[Records shown — start]

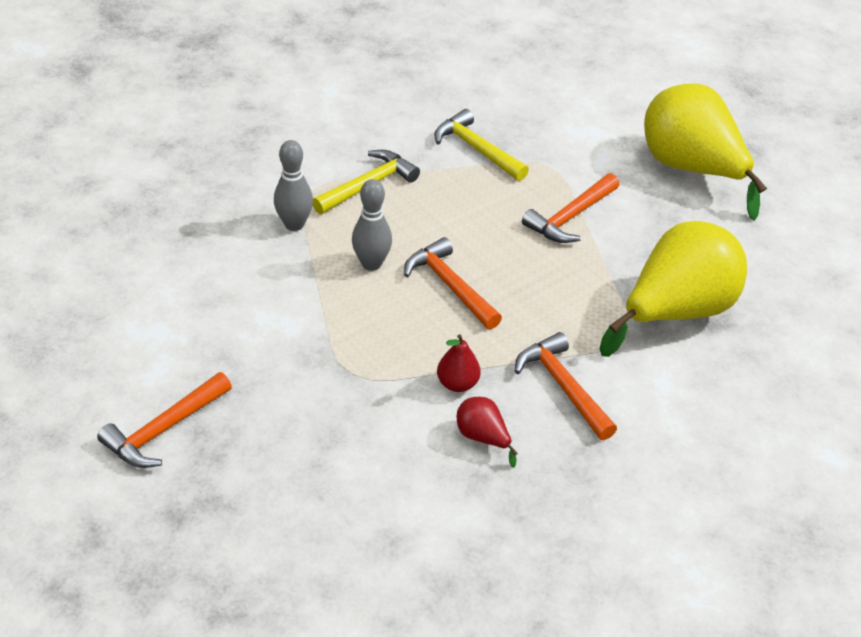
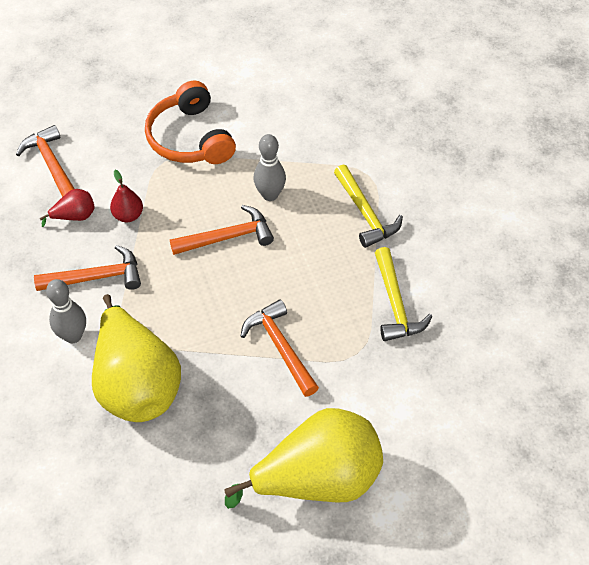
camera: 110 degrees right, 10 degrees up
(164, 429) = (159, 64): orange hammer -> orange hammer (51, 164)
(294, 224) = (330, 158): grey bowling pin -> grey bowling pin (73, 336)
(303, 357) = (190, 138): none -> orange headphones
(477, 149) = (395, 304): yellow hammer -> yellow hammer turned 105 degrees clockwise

[Records shown — finish]
[Records shown — start]

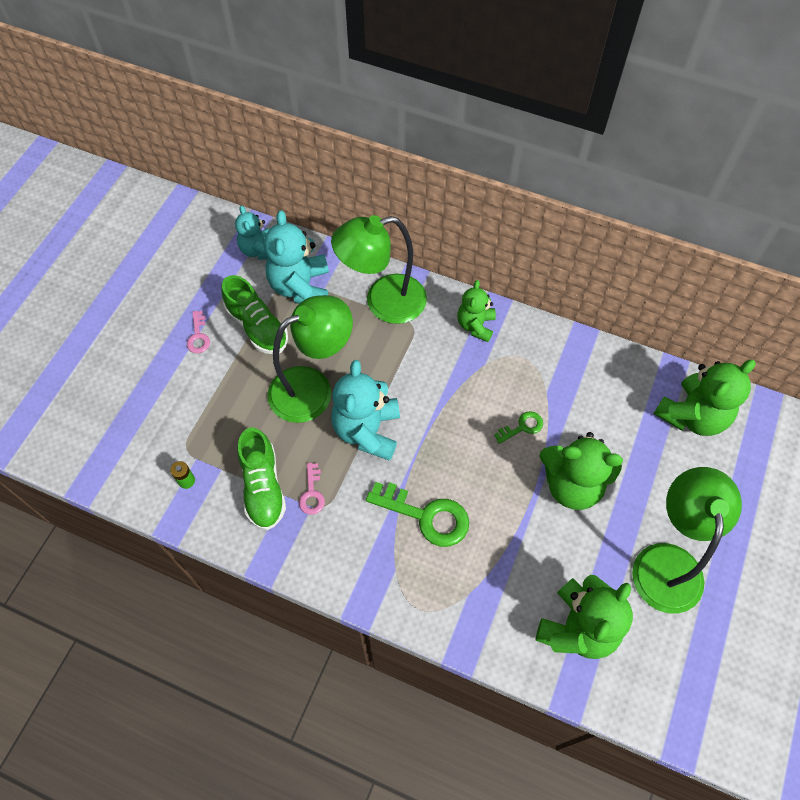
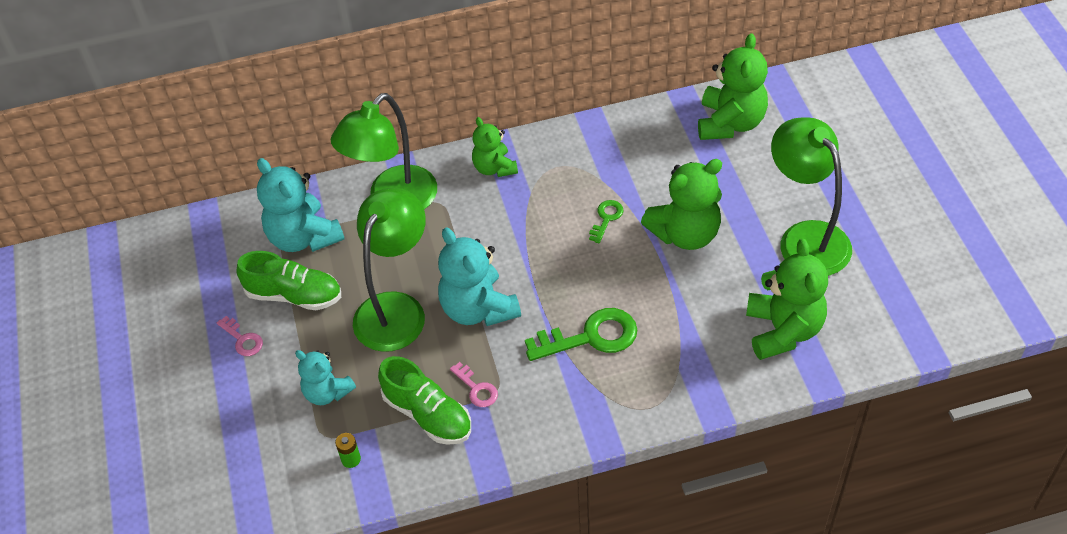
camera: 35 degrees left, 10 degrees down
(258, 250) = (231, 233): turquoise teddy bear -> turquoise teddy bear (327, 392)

[Records shown — finish]

Try it =
Nothing should appear in the answer except the lines above from the line with "camera: 110 degrees right, 10 degrees up" through the line with "(477, 149) = (395, 304): yellow", both included, written out exactly.

Exercise result =
camera: 110 degrees right, 10 degrees up
(164, 429) = (159, 64): orange hammer -> orange hammer (51, 164)
(294, 224) = (330, 158): grey bowling pin -> grey bowling pin (73, 336)
(303, 357) = (190, 138): none -> orange headphones
(477, 149) = (395, 304): yellow hammer -> yellow hammer turned 105 degrees clockwise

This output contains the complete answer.